* [PROMPT]: Find the lines below holding the word "szary" and copy each of them.

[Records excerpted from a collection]

※ ※ ※

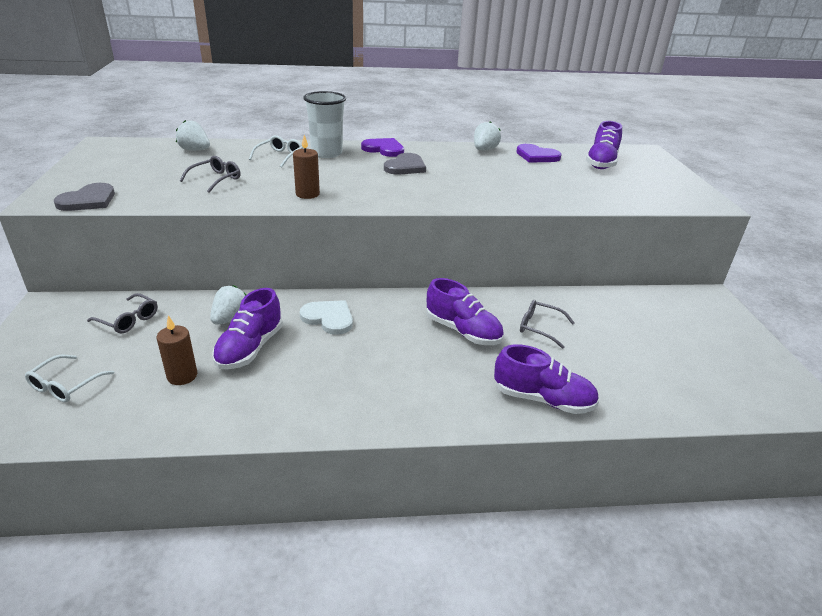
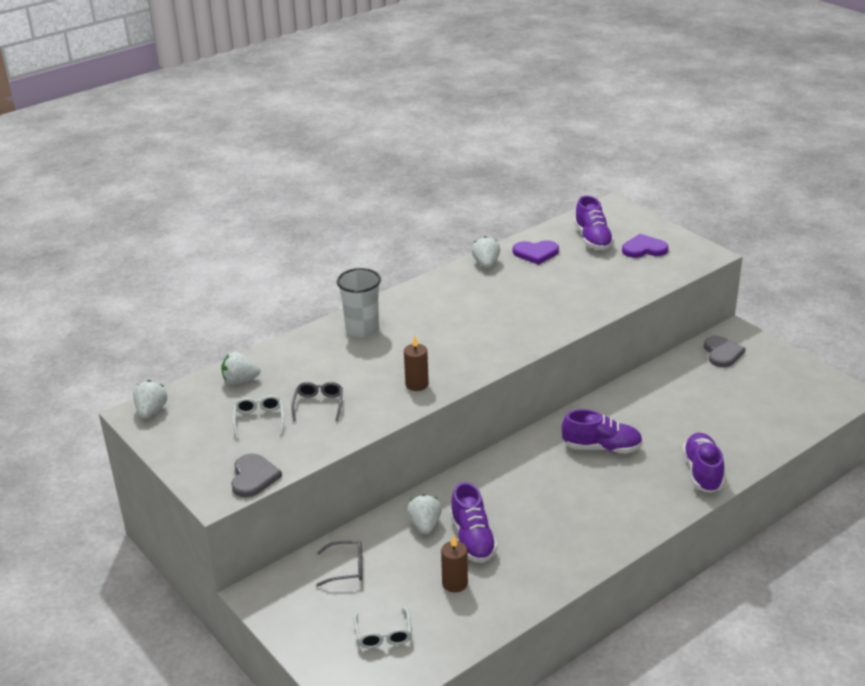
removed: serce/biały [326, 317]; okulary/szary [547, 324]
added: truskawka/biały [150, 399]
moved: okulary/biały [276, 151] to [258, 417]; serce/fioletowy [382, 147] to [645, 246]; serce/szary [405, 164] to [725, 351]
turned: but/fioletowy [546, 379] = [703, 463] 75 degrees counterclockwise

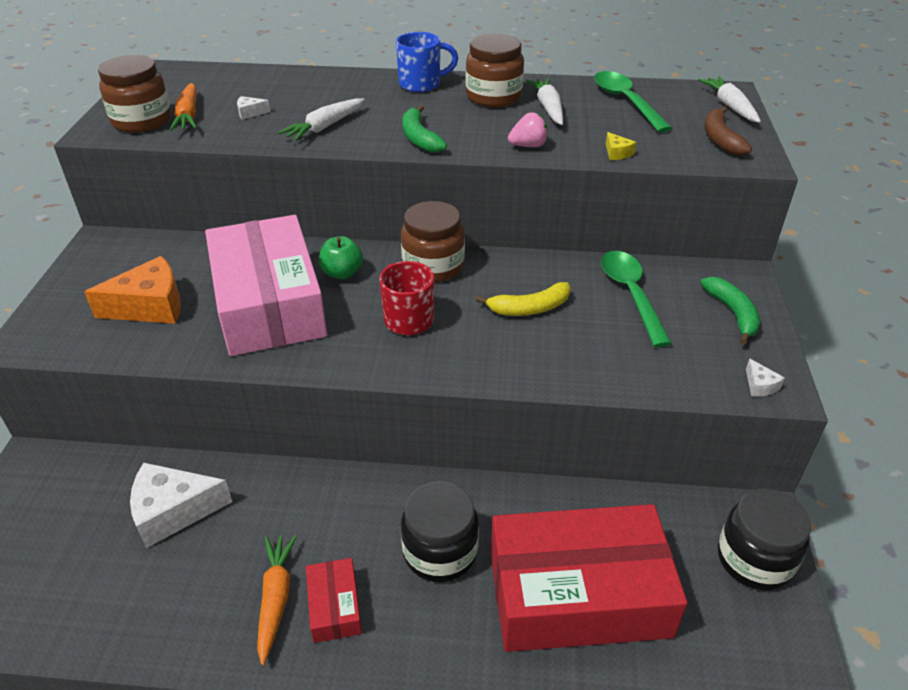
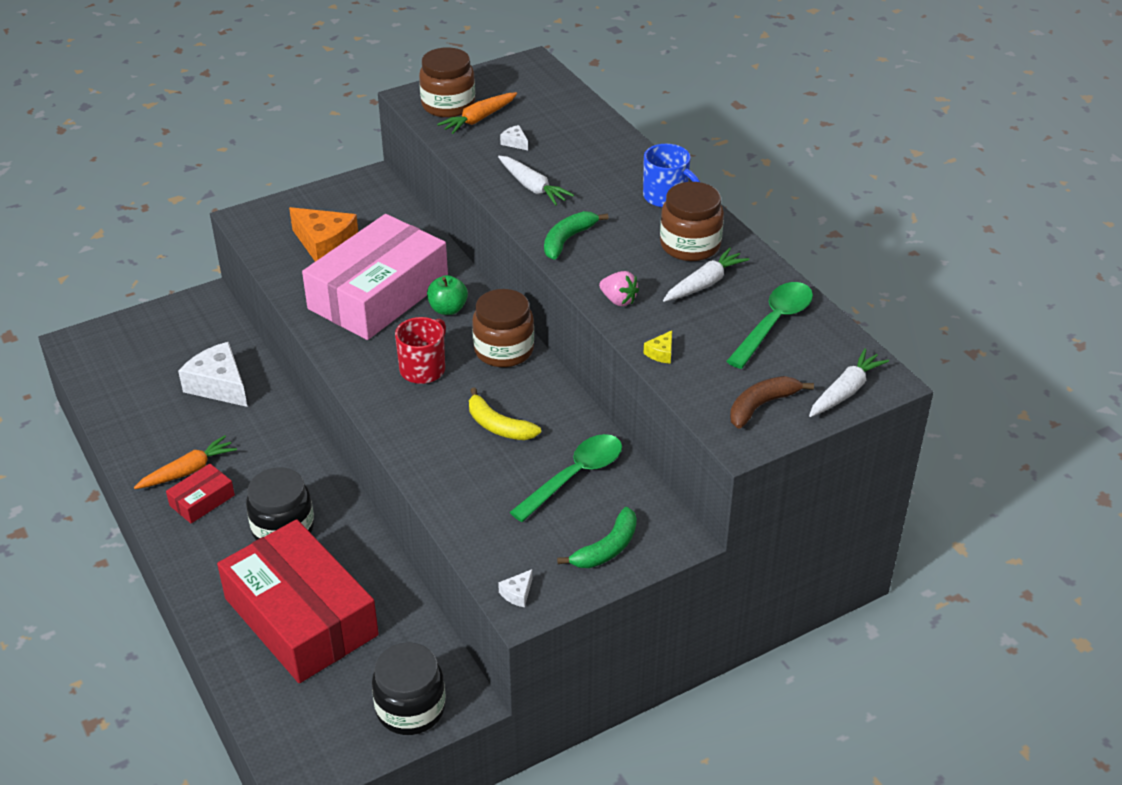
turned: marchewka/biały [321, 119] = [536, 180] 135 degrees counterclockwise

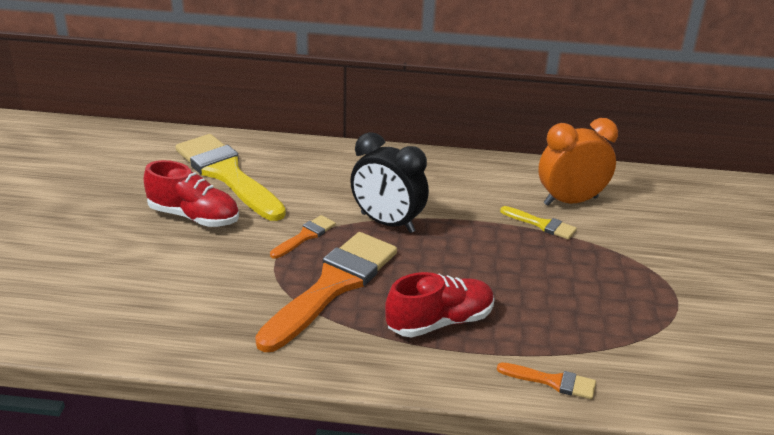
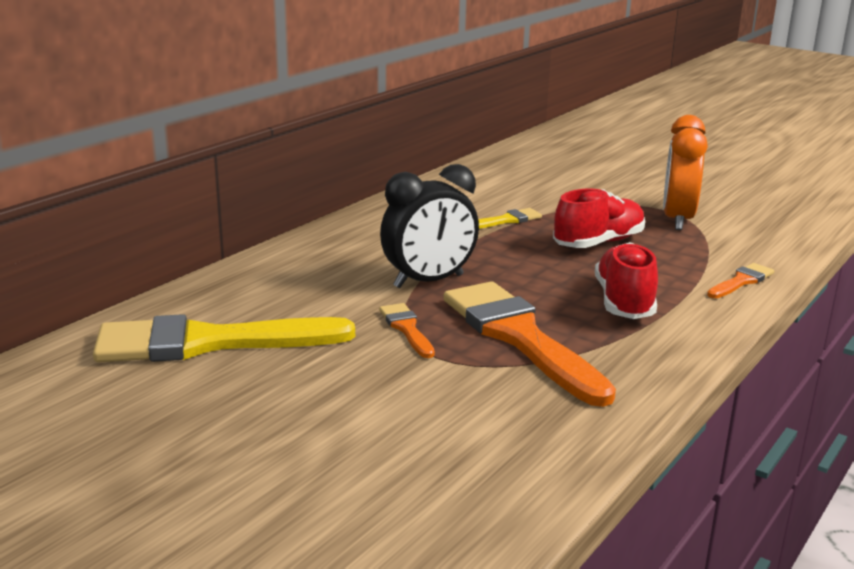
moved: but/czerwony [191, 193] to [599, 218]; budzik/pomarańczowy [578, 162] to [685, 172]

※ ※ ※

* [TASK RESPONSE]:
removed: serce/biały [326, 317]; okulary/szary [547, 324]
moved: okulary/biały [276, 151] to [258, 417]; serce/fioletowy [382, 147] to [645, 246]; serce/szary [405, 164] to [725, 351]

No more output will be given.